What you should do: Filter the lines below, copying only those with the string "none".

Dataset records:

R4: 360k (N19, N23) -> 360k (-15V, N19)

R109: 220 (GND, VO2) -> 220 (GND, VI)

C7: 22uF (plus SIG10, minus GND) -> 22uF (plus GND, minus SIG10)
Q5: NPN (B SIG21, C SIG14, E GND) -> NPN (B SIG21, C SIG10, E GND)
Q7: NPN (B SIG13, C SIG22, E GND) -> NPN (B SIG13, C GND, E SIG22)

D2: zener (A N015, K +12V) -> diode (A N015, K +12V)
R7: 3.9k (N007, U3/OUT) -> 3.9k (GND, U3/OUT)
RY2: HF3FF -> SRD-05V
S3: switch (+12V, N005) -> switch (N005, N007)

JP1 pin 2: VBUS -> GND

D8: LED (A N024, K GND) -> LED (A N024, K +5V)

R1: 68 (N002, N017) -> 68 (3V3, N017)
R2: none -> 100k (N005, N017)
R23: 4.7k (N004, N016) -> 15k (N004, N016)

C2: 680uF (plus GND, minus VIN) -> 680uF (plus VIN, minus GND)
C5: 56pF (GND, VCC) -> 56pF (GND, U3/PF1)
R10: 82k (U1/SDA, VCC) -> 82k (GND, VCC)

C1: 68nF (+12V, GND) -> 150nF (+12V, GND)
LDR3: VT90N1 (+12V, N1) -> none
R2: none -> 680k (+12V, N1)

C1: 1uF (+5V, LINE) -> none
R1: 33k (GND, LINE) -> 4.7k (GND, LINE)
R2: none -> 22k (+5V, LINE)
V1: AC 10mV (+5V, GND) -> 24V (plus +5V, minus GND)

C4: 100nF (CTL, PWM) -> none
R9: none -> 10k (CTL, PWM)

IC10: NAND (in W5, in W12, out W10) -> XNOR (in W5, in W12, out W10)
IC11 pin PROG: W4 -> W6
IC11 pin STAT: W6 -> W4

Answer to the exercise:
R2: none -> 100k (N005, N017)
LDR3: VT90N1 (+12V, N1) -> none
R2: none -> 680k (+12V, N1)
C1: 1uF (+5V, LINE) -> none
R2: none -> 22k (+5V, LINE)
C4: 100nF (CTL, PWM) -> none
R9: none -> 10k (CTL, PWM)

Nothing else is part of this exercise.